What you will do: Reproduce exactly the line that includes "camera: 100 degrees right, 20 degrees down" and all lines after it, ending with the last line of the data.

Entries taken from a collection

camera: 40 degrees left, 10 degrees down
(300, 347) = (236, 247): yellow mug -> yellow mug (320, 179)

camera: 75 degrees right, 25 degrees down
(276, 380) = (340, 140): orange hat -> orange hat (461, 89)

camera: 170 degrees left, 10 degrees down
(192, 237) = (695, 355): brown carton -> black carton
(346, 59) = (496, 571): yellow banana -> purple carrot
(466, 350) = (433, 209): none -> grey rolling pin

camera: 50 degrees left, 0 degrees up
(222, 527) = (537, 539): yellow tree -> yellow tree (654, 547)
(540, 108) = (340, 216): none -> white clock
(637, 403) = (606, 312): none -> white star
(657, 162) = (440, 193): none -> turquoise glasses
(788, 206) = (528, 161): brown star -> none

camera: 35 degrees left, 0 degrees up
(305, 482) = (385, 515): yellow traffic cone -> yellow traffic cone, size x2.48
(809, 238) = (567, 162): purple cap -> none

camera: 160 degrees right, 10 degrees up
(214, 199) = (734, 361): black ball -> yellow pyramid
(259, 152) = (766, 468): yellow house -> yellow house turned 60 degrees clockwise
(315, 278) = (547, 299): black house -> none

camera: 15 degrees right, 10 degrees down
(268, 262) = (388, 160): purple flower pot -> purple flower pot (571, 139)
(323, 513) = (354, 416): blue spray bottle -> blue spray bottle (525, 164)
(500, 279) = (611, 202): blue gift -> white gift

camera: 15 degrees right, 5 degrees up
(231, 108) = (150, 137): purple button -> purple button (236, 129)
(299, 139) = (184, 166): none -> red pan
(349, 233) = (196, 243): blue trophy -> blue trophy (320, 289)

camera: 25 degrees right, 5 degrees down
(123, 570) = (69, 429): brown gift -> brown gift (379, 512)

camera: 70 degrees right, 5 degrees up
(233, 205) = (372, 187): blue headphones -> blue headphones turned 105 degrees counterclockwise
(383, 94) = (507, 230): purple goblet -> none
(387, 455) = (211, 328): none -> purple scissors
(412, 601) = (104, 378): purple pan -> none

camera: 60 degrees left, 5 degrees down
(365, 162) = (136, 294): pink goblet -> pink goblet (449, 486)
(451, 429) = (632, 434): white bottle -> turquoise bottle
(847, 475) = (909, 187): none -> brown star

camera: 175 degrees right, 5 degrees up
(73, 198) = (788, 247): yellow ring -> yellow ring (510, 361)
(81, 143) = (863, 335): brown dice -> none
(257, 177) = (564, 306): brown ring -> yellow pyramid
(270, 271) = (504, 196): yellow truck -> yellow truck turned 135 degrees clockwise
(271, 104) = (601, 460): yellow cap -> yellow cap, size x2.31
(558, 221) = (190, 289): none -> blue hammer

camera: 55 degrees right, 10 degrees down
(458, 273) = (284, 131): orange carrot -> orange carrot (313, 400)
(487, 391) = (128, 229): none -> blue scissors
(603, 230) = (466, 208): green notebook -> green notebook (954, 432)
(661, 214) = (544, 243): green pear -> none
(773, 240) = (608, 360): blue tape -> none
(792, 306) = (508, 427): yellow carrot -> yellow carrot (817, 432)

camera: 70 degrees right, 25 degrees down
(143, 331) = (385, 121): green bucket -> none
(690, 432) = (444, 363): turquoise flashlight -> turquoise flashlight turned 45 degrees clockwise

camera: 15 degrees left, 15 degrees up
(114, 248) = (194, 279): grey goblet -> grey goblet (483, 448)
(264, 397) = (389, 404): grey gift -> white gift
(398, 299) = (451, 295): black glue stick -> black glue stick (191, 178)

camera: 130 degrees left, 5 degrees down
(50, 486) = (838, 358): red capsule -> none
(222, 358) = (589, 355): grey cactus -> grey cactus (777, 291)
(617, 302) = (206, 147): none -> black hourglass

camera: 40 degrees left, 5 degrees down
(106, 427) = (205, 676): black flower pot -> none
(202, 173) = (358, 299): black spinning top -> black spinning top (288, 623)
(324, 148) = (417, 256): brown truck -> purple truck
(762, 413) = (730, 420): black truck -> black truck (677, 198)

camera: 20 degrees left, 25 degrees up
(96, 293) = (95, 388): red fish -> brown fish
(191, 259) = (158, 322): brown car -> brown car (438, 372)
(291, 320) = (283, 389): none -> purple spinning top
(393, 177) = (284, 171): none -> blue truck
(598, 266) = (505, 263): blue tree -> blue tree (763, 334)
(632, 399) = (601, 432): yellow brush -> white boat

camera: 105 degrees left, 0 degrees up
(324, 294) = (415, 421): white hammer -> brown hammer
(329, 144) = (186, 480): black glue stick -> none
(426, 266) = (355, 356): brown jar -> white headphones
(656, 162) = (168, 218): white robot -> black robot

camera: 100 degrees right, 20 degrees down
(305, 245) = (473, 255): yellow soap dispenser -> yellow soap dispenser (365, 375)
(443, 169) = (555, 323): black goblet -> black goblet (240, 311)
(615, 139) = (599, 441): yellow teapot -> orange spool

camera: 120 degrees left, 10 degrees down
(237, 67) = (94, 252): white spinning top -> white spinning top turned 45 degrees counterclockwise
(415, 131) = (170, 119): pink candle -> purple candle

Reply:
camera: 100 degrees right, 20 degrees down
(305, 245) = (473, 255): yellow soap dispenser -> yellow soap dispenser (365, 375)
(443, 169) = (555, 323): black goblet -> black goblet (240, 311)
(615, 139) = (599, 441): yellow teapot -> orange spool

camera: 120 degrees left, 10 degrees down
(237, 67) = (94, 252): white spinning top -> white spinning top turned 45 degrees counterclockwise
(415, 131) = (170, 119): pink candle -> purple candle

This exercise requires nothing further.